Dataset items
════════════════

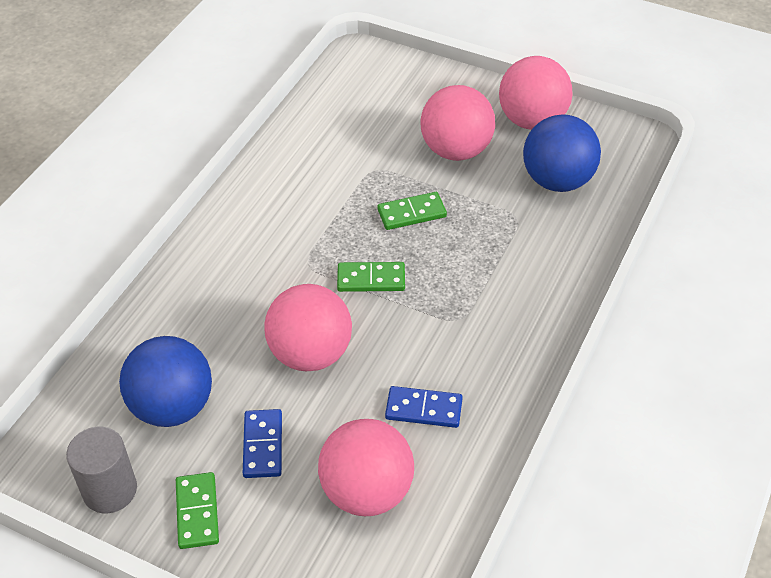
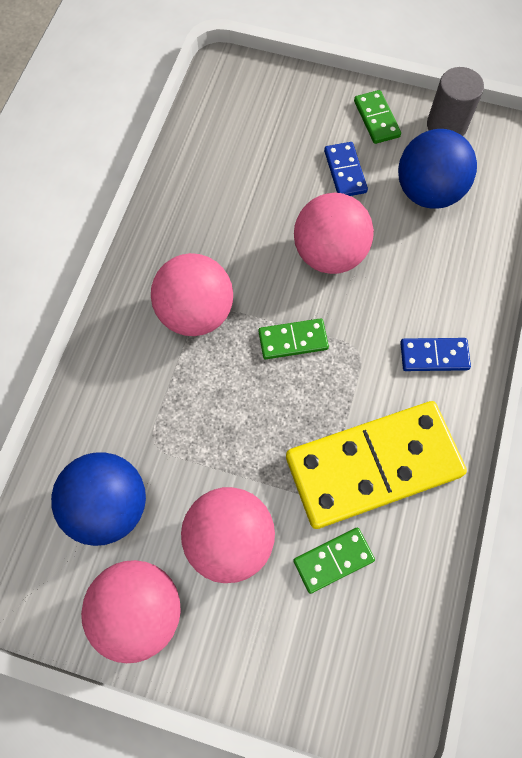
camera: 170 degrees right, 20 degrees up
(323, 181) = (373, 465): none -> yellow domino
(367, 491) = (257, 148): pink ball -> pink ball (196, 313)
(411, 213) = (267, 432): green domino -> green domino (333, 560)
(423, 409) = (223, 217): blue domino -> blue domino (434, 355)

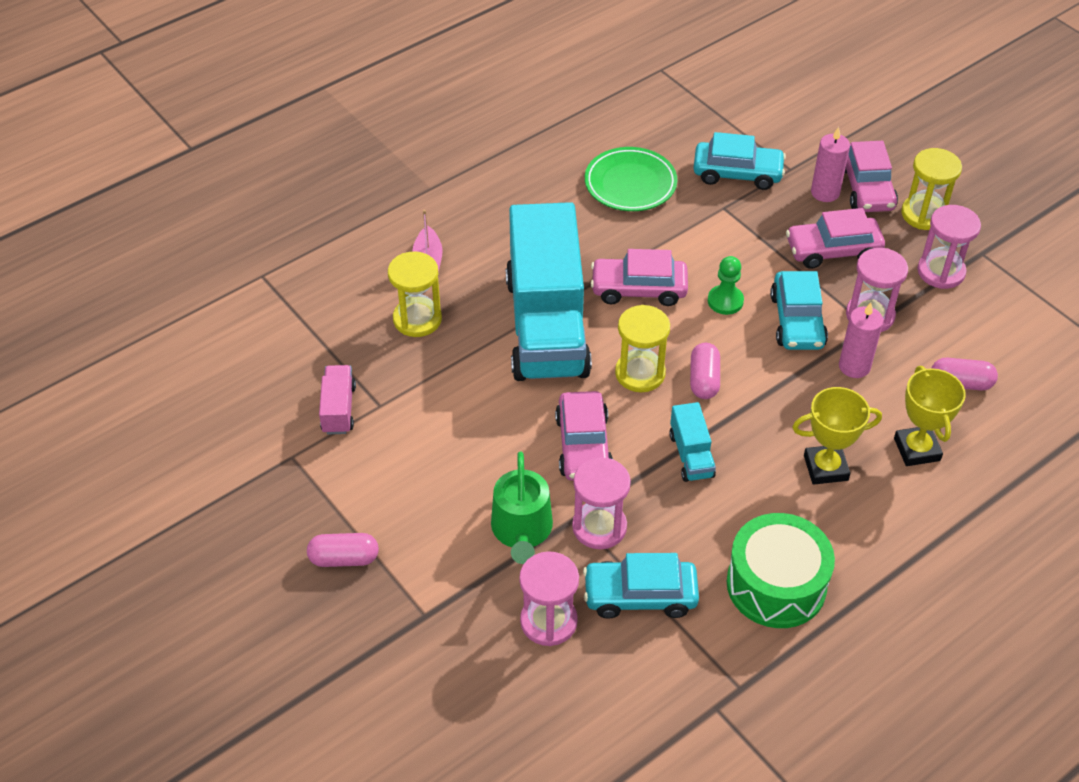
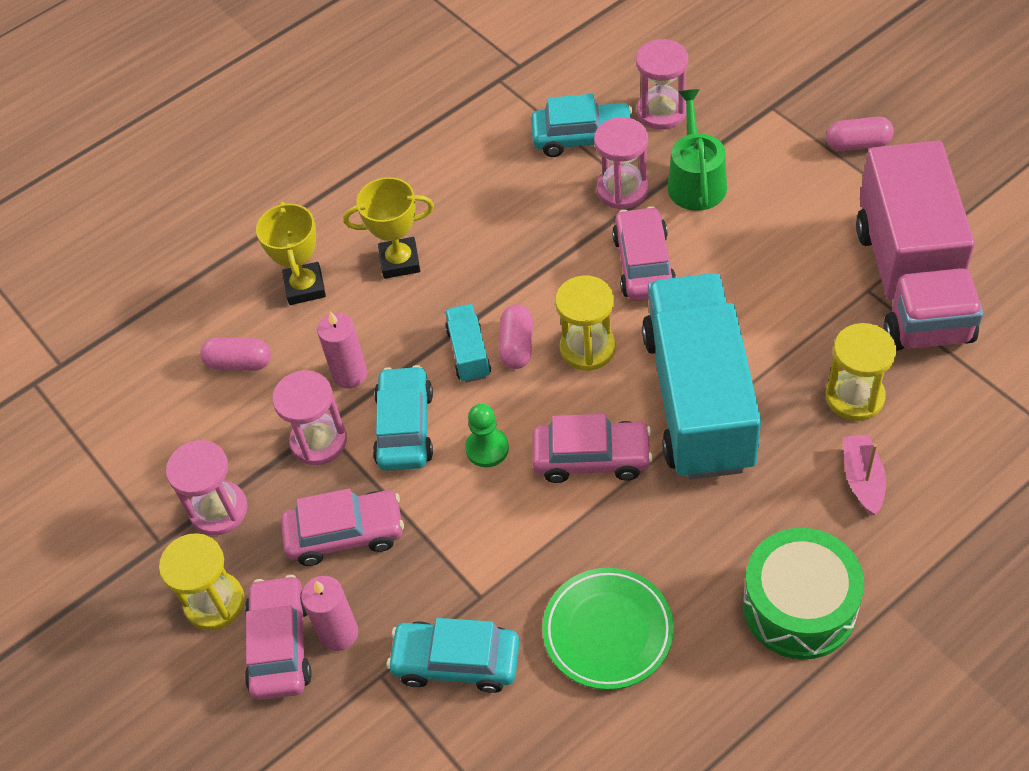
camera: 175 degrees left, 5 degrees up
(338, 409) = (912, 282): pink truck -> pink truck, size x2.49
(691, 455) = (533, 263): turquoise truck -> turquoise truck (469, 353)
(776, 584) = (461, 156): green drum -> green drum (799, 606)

════════════════

## Description of the task
Each entry above should be copied exactly. The pictures should not.

## Response for this exercise
camera: 170 degrees right, 20 degrees up
(323, 181) = (373, 465): none -> yellow domino
(367, 491) = (257, 148): pink ball -> pink ball (196, 313)
(411, 213) = (267, 432): green domino -> green domino (333, 560)
(423, 409) = (223, 217): blue domino -> blue domino (434, 355)

camera: 175 degrees left, 5 degrees up
(338, 409) = (912, 282): pink truck -> pink truck, size x2.49
(691, 455) = (533, 263): turquoise truck -> turquoise truck (469, 353)
(776, 584) = (461, 156): green drum -> green drum (799, 606)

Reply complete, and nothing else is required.